# Short problem:
Rewrite the material as a numbered list, from its first line through the line containing "14: (278, 395)", both included, with blank lines omitted.

# Data lines:
--------

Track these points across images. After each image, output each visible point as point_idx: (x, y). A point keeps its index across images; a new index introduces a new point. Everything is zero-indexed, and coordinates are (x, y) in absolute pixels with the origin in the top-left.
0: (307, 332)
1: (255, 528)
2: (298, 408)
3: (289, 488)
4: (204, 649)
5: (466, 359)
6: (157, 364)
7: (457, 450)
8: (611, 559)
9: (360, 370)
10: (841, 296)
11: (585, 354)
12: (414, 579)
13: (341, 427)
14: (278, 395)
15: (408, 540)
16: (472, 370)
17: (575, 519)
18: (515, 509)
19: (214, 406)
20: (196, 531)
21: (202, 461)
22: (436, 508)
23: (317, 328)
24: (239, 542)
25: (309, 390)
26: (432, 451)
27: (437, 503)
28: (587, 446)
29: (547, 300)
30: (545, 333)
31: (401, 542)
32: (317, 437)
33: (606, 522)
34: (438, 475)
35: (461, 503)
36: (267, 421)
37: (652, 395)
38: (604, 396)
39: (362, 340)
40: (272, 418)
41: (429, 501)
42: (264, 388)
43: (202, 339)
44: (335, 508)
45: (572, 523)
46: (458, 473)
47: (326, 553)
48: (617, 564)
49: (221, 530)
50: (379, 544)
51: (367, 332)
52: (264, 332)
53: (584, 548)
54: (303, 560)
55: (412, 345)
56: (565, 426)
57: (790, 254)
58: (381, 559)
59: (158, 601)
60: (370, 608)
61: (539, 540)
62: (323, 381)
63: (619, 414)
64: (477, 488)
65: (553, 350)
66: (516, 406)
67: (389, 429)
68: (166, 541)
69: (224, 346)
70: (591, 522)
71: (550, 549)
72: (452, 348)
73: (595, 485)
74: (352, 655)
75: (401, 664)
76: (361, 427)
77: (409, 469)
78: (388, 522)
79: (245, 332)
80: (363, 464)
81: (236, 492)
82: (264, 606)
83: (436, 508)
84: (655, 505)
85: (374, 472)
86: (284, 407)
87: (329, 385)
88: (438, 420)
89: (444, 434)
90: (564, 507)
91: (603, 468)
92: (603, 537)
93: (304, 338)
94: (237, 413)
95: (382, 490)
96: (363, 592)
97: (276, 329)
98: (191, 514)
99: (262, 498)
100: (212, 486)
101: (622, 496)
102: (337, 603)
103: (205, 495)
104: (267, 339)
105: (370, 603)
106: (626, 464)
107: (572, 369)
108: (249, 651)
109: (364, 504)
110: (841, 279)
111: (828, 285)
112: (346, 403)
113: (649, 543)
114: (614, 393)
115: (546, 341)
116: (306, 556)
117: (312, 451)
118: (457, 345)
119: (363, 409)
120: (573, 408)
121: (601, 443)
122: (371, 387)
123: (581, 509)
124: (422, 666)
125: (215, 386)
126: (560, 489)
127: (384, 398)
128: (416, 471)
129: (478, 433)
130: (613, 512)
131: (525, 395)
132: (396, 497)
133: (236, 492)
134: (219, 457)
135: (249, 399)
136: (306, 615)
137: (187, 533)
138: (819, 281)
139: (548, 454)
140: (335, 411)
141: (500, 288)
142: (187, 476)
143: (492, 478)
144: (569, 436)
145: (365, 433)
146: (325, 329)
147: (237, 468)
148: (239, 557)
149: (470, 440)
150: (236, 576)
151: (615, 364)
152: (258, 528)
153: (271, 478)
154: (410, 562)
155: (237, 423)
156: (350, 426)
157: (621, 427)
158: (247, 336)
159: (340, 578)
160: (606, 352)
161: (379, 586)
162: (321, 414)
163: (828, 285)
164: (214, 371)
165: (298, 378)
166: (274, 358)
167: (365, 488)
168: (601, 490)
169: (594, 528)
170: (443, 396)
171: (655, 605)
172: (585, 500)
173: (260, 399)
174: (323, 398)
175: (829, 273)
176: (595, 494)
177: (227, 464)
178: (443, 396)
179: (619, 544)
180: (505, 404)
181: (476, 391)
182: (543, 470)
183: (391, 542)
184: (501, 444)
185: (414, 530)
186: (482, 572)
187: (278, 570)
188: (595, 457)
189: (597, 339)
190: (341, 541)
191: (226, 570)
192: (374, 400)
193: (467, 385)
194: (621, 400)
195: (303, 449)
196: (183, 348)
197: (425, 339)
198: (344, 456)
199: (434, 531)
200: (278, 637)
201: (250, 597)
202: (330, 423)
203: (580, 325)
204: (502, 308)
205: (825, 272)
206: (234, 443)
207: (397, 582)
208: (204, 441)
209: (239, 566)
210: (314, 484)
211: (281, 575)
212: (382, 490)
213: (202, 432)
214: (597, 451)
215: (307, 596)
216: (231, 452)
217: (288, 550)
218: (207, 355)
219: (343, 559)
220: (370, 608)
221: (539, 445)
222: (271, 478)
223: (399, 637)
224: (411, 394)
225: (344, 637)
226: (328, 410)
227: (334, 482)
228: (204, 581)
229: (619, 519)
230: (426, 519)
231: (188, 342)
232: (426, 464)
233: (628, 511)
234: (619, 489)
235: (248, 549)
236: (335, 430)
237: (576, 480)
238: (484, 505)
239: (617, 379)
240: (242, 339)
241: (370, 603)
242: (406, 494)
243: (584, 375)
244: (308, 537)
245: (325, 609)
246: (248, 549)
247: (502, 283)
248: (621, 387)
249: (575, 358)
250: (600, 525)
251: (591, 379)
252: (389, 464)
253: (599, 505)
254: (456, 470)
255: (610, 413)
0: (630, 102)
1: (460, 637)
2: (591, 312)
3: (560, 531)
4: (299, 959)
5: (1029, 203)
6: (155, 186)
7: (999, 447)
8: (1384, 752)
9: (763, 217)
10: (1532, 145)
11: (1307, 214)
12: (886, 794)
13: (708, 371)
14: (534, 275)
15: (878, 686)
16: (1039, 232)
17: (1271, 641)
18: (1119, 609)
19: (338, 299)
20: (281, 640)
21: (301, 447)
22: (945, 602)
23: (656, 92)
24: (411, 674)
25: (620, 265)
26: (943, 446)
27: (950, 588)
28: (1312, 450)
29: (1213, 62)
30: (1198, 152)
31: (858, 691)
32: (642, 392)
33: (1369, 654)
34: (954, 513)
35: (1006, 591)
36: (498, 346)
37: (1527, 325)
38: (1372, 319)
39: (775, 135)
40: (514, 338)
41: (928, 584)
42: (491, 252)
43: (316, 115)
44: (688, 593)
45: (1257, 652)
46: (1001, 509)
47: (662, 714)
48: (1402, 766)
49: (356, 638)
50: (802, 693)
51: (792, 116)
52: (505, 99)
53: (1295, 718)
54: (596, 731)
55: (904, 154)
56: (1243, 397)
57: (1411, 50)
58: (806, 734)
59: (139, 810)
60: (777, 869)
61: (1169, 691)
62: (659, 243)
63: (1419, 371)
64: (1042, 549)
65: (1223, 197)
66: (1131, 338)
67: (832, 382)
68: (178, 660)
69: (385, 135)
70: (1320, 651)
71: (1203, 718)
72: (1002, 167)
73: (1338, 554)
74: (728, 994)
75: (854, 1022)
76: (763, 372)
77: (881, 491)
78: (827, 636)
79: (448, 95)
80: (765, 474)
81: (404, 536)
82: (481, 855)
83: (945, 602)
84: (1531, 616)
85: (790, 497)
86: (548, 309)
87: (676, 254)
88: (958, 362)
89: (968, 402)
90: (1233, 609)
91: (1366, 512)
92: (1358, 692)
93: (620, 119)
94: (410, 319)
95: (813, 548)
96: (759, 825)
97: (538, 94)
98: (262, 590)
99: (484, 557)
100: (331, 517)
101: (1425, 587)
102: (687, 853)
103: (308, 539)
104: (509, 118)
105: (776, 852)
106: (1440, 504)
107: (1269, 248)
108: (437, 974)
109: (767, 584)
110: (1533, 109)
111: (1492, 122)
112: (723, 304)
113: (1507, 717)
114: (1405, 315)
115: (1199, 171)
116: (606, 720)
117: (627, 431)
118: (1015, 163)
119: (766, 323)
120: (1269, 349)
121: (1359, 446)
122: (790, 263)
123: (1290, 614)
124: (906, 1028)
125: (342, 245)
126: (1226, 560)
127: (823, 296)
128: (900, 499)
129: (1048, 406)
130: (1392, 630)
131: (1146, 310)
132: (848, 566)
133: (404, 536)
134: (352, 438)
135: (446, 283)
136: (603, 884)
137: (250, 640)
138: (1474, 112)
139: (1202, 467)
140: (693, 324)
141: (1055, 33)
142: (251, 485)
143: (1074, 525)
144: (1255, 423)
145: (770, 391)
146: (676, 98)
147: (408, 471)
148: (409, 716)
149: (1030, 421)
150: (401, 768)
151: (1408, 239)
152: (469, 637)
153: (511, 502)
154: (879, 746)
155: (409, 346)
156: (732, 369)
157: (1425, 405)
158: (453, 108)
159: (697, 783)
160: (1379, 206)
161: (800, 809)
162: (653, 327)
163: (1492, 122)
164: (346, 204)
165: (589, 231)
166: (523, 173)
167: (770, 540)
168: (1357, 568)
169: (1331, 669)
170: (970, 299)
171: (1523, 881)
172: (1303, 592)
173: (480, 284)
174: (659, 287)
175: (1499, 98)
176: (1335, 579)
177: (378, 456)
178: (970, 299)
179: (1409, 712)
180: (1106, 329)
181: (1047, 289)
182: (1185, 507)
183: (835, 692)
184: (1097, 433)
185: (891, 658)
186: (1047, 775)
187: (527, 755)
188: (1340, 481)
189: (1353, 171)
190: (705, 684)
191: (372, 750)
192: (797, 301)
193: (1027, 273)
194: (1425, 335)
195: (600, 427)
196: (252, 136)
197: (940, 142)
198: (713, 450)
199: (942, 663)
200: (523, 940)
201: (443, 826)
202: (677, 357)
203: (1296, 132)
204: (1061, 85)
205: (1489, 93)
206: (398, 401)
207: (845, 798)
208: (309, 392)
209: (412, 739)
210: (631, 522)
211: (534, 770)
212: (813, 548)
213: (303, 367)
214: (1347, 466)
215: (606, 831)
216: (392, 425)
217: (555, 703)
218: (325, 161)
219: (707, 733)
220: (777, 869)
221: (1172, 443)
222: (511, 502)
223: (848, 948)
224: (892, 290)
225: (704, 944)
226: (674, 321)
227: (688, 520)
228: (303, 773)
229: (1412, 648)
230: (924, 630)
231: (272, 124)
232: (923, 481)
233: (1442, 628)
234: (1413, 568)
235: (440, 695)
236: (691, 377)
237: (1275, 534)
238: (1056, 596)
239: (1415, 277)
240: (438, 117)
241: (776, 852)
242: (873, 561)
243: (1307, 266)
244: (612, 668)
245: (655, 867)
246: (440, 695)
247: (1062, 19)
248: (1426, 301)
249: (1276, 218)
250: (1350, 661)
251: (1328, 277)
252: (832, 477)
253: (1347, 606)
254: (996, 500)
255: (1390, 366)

--------

# Exercise solution:
1. Track these points across images. After each image, output each visible point as point_idx: (x, y). A point keeps its index across images; a new index introduces a new point. Everything is zero-indexed, and coordinates are (x, y) in absolute pixels with the origin in the top-left.
2. 0: (307, 332)
3. 1: (255, 528)
4. 2: (298, 408)
5. 3: (289, 488)
6. 4: (204, 649)
7. 5: (466, 359)
8. 6: (157, 364)
9. 7: (457, 450)
10. 8: (611, 559)
11. 9: (360, 370)
12. 10: (841, 296)
13. 11: (585, 354)
14. 12: (414, 579)
15. 13: (341, 427)
16. 14: (278, 395)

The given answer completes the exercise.